-- Opening Marker --
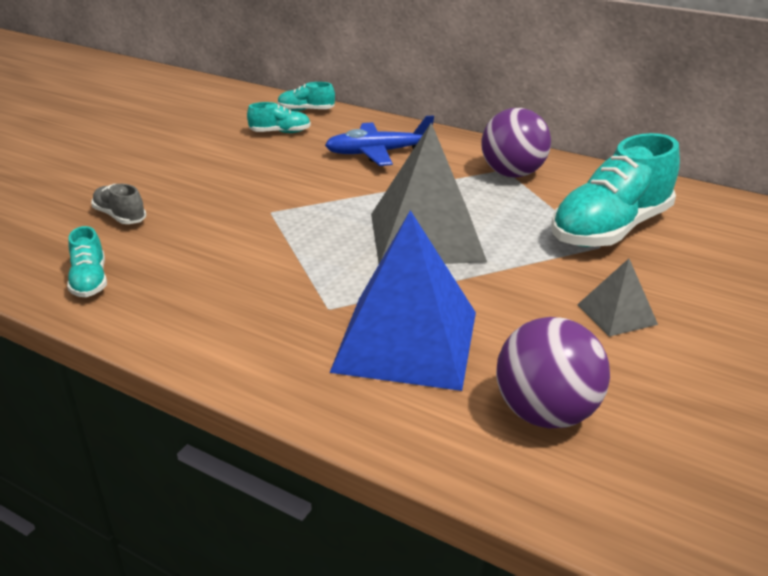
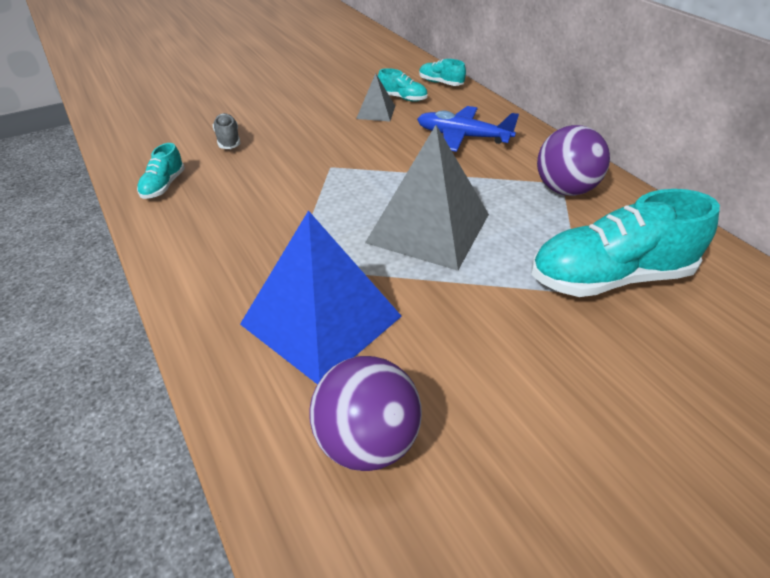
camera: 30 degrees right, 10 degrees up
(616, 314) = (529, 370): grey pyramid -> grey pyramid (376, 112)

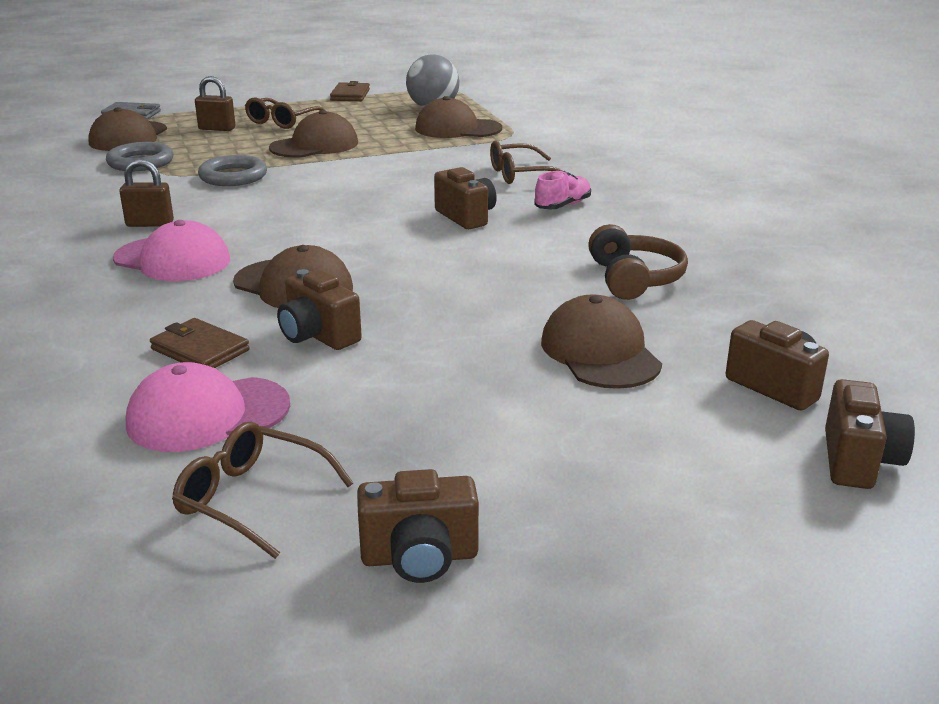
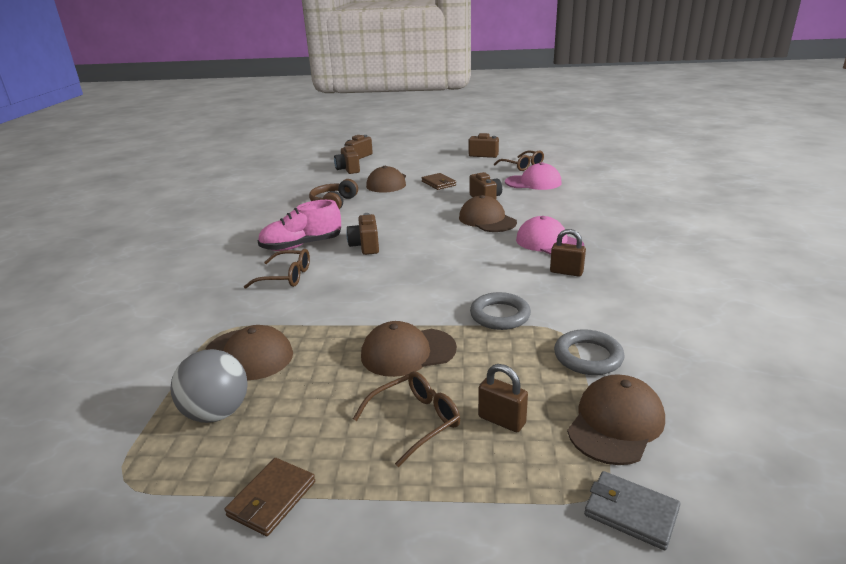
camera: 155 degrees left, 0 degrees up
(200, 350) = (535, 200): brown wallet -> brown wallet (438, 183)
(562, 206) = (301, 245): pink shoe -> pink shoe, size x1.73

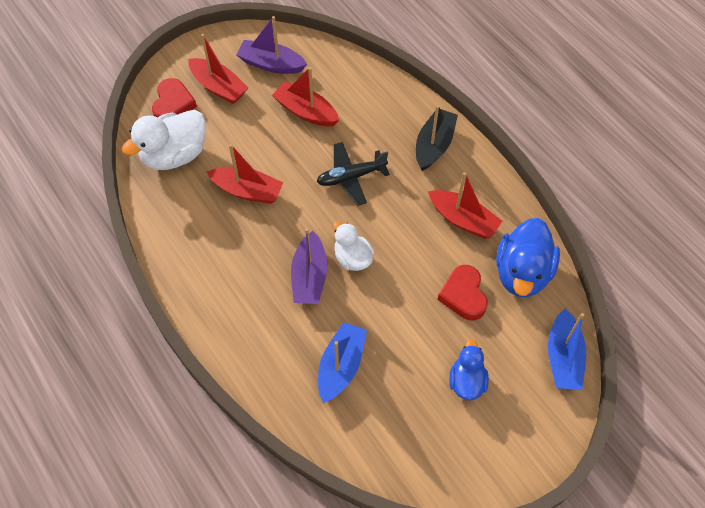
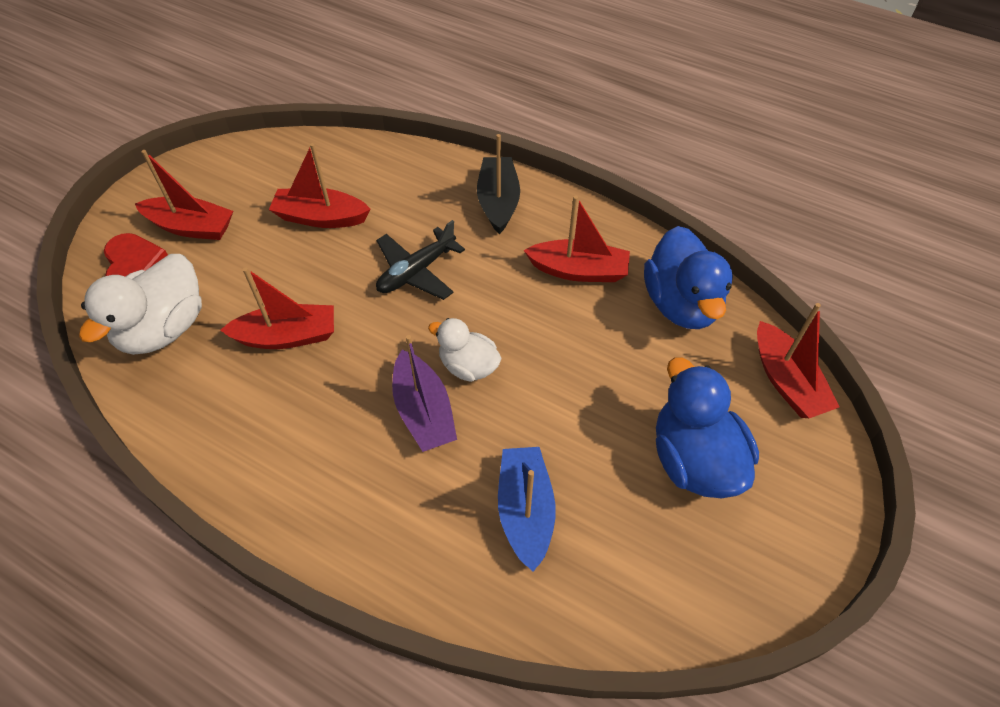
camera: 25 degrees left, 5 degrees down
(271, 64) = (250, 180): purple boat -> none
(463, 295) = (629, 356): red heart -> none
(466, 381) = (694, 459): blue duck -> blue duck, size x1.67
(563, 357) = (786, 381): blue boat -> red boat

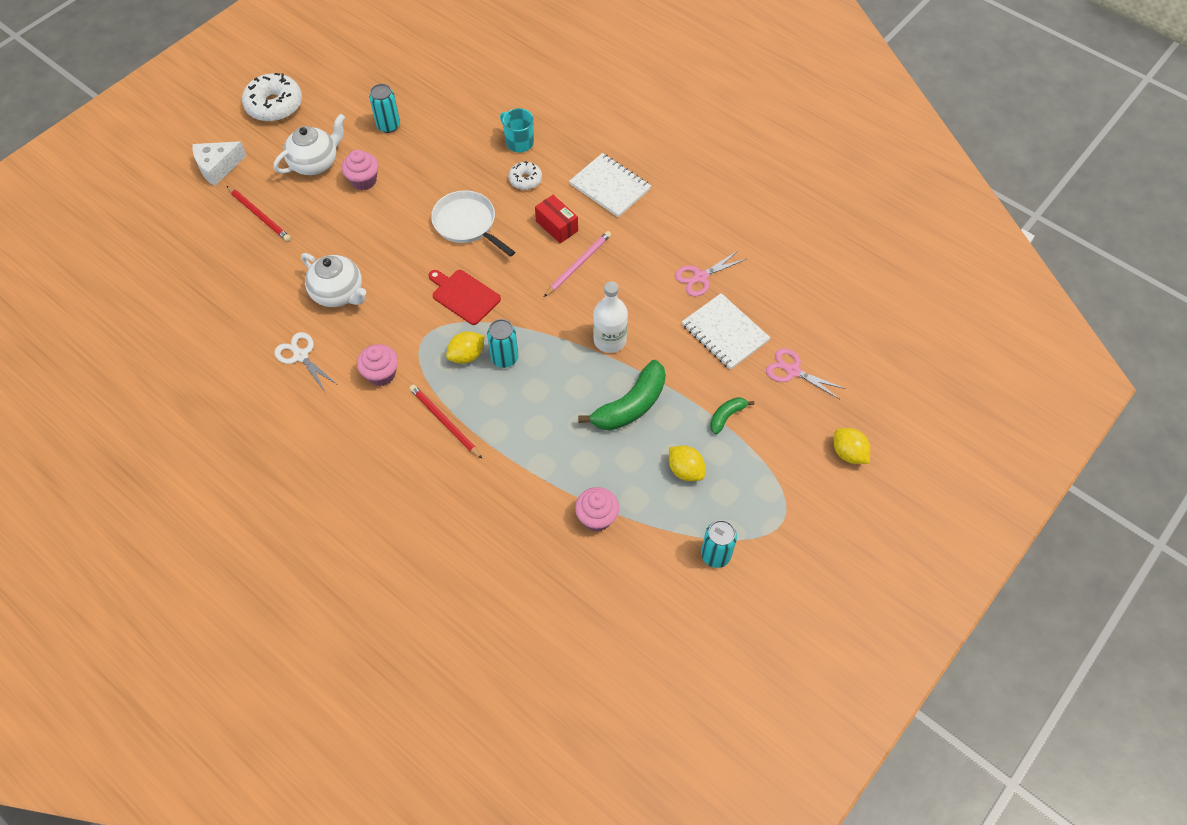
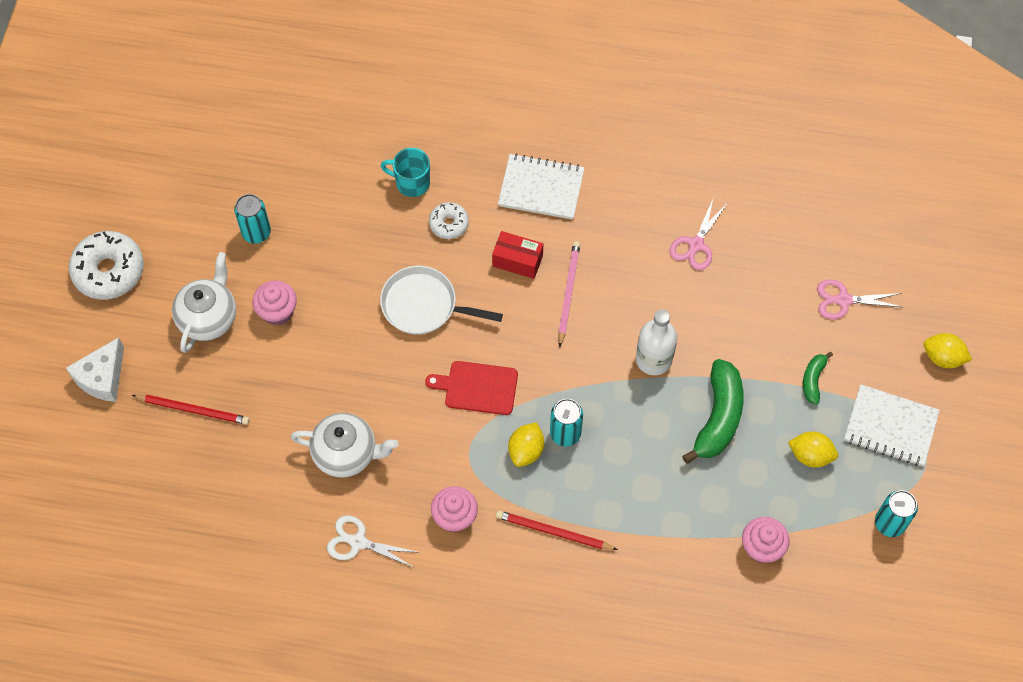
camera: 30 degrees left, 5 degrees up
(724, 333) = (757, 293): white notebook -> white notebook (890, 427)

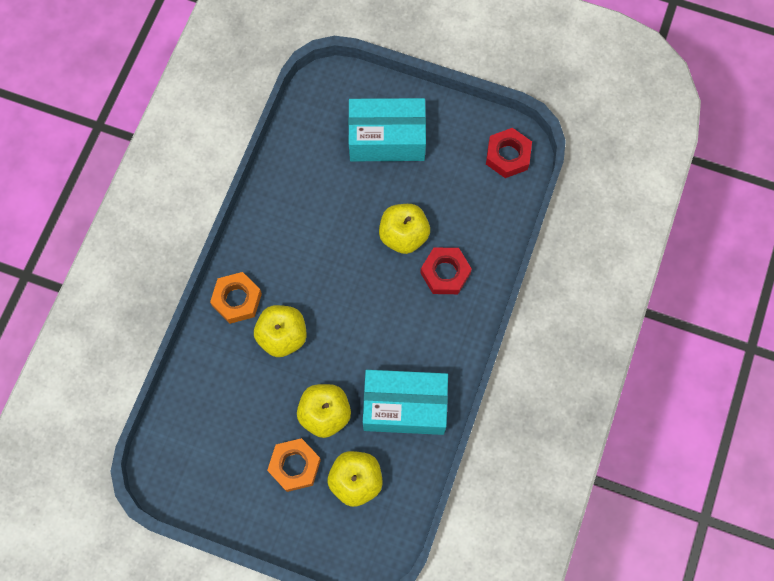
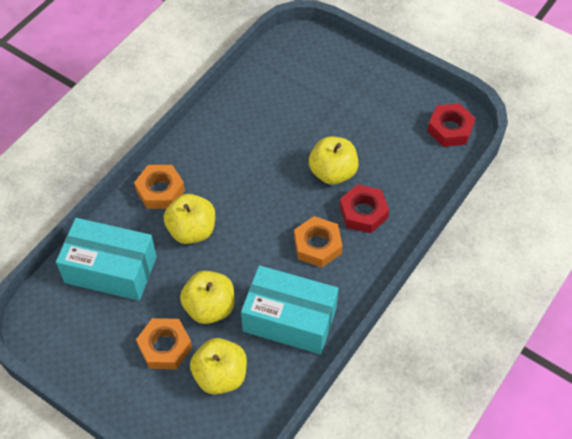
camera: 15 degrees right, 15 degrees down
(387, 139) = (340, 92): turquoise box -> turquoise box (111, 269)
(410, 321) = (317, 245): none -> orange nut

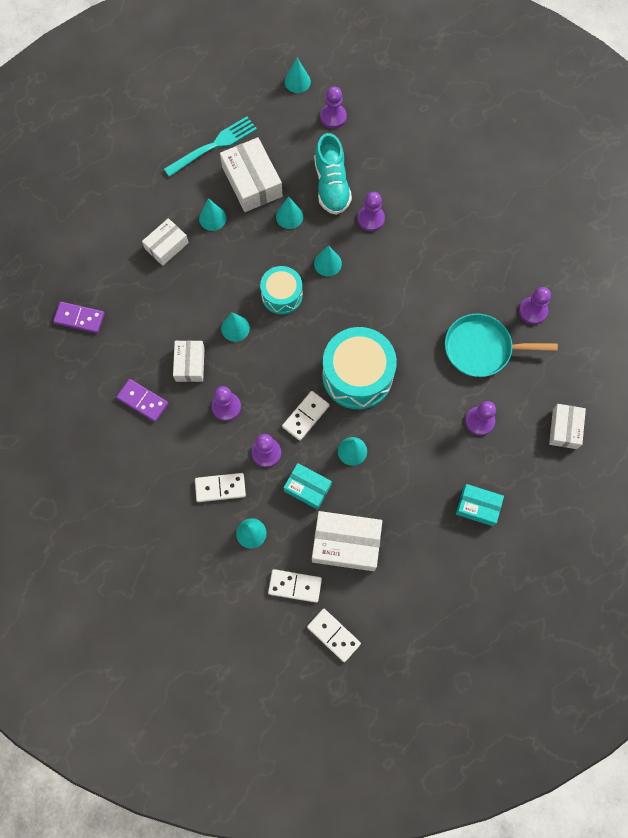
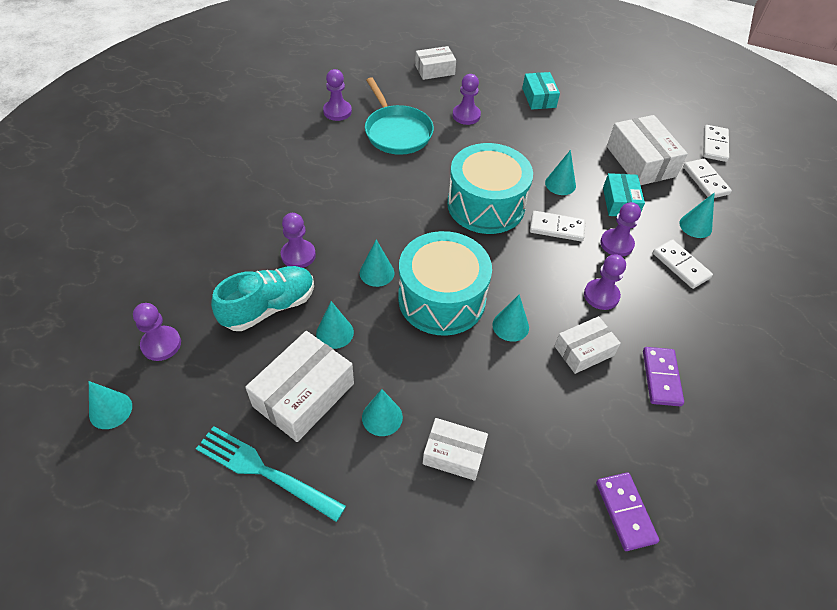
camera: 120 degrees left, 20 degrees down
(282, 295) = (441, 299): turquoise drum -> turquoise drum, size x1.67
-- Closing Marker --
TASK GOAL - Output each entry exactly. Skip the pictures.

COMPLETED TASK -
camera: 30 degrees right, 10 degrees up
(616, 314) = (529, 370): grey pyramid -> grey pyramid (376, 112)

camera: 155 degrees left, 0 degrees up
(200, 350) = (535, 200): brown wallet -> brown wallet (438, 183)
(562, 206) = (301, 245): pink shoe -> pink shoe, size x1.73

camera: 25 degrees left, 5 degrees down
(271, 64) = (250, 180): purple boat -> none
(463, 295) = (629, 356): red heart -> none
(466, 381) = (694, 459): blue duck -> blue duck, size x1.67
(563, 357) = (786, 381): blue boat -> red boat

camera: 30 degrees left, 5 degrees up
(724, 333) = (757, 293): white notebook -> white notebook (890, 427)

camera: 15 degrees right, 15 degrees down
(387, 139) = (340, 92): turquoise box -> turquoise box (111, 269)
(410, 321) = (317, 245): none -> orange nut

camera: 120 degrees left, 20 degrees down
(282, 295) = (441, 299): turquoise drum -> turquoise drum, size x1.67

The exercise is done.